→ **Your task**
Copy out exactly the lines from the line containing "(403, 311) = (234, 291): white" to the end of the listing.

→ **Supplied data**
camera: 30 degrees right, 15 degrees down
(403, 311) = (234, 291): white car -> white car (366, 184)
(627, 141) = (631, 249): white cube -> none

→ **Solution to the problem**
(403, 311) = (234, 291): white car -> white car (366, 184)
(627, 141) = (631, 249): white cube -> none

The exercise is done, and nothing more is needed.